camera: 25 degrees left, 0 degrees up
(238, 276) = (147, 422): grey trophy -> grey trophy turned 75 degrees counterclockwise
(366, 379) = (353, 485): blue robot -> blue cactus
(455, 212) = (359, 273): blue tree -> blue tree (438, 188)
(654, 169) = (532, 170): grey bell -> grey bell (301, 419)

^^^^

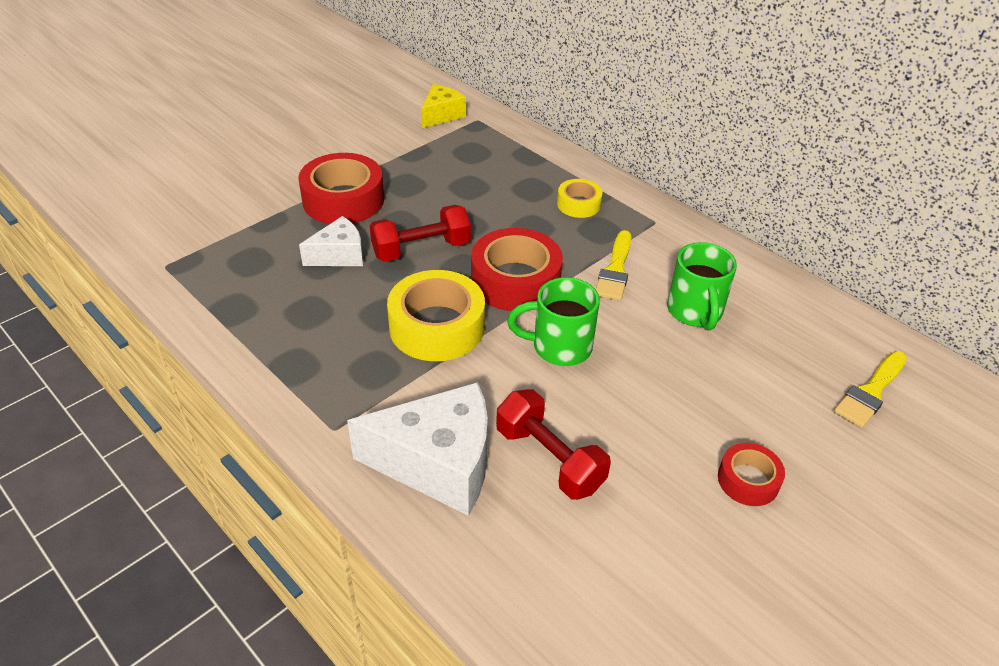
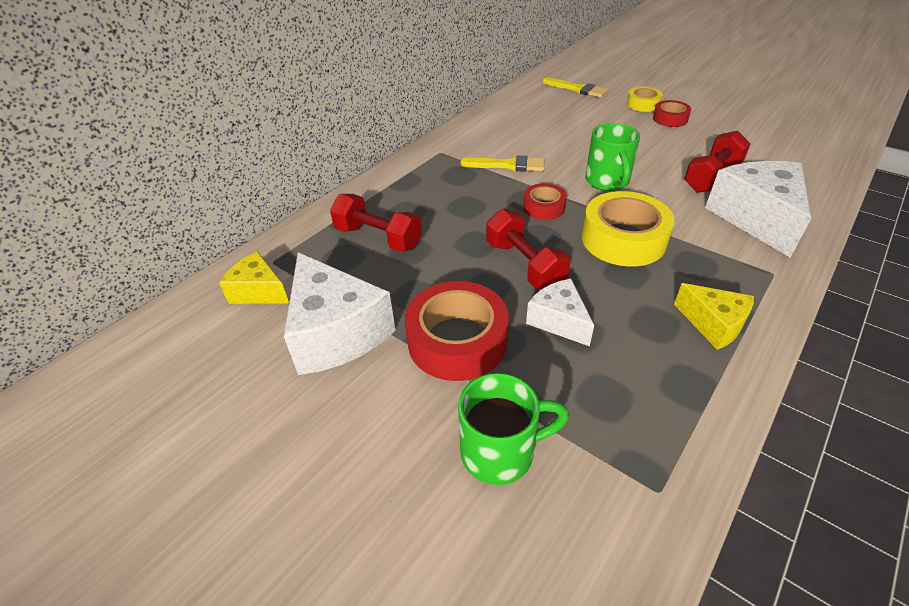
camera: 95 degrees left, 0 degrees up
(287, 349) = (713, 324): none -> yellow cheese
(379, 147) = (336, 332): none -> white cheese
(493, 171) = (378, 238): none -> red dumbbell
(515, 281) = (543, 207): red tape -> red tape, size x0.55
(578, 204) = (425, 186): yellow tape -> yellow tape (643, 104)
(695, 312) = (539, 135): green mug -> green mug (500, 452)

^^^^

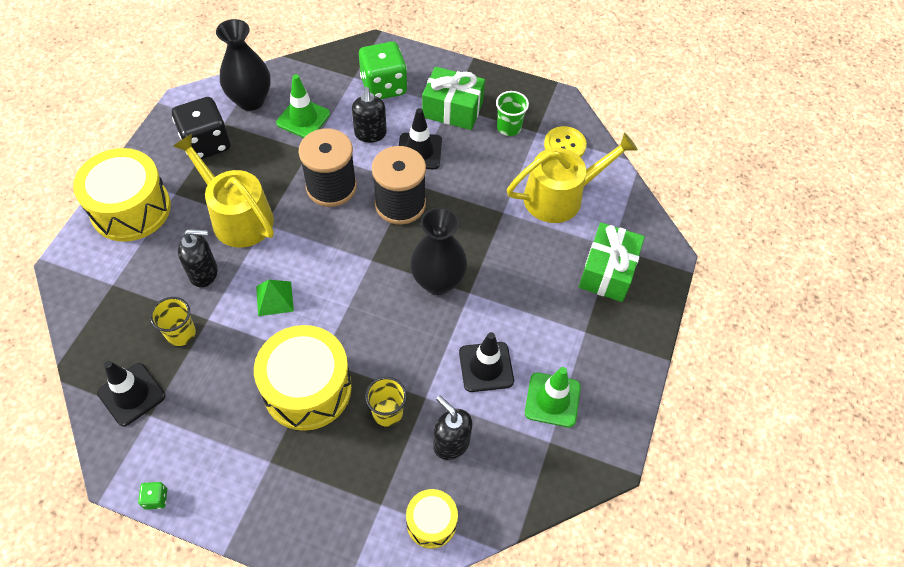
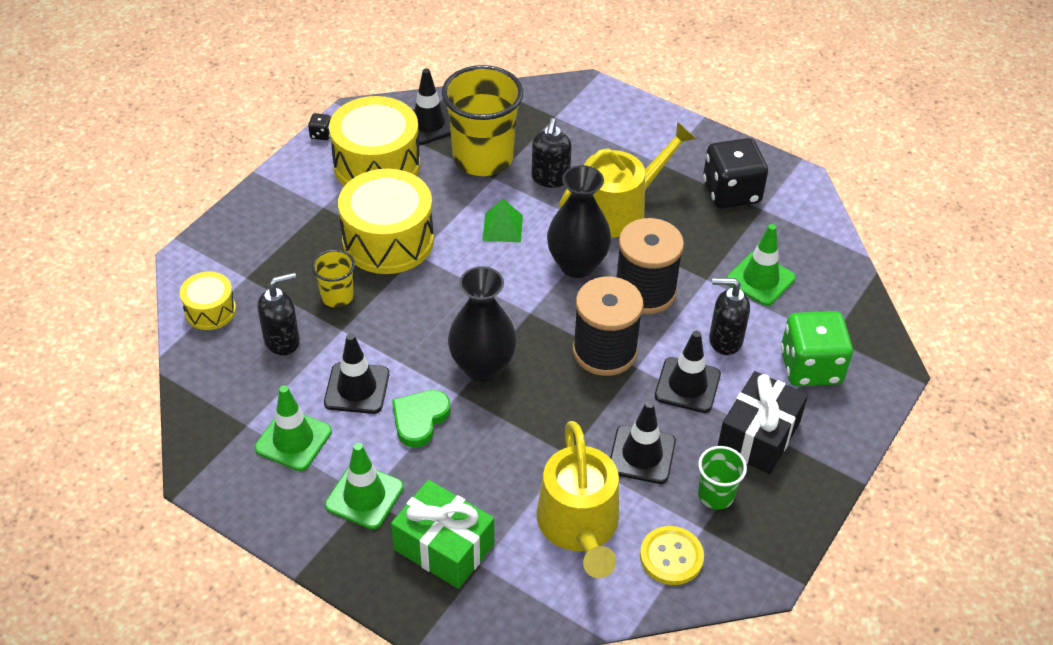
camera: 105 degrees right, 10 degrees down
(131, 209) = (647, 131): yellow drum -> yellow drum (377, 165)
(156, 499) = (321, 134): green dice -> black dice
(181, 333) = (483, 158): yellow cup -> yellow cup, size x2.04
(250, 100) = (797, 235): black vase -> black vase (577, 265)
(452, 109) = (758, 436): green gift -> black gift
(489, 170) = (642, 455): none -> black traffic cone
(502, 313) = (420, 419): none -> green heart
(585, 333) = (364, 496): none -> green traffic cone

^^^^

WORK ORDER
Tally every line of the entries that contains the word "size", and respond with that number only.

OUTPUT
2